● Material for the task:
'''
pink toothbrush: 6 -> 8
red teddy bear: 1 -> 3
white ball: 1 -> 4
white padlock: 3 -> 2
'''
'''
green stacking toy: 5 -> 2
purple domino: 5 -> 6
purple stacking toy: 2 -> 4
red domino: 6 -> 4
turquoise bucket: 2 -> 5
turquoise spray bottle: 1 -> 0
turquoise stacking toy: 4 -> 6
'''
● Assigned task:
In the entries above, the lines from the one bearing "red domino: 6 -> 4" up to and including the one bearing "turquoise stacking toy: 4 -> 6" should be transcribed exactly; no other line is wanted.

● Exercise answer:
red domino: 6 -> 4
turquoise bucket: 2 -> 5
turquoise spray bottle: 1 -> 0
turquoise stacking toy: 4 -> 6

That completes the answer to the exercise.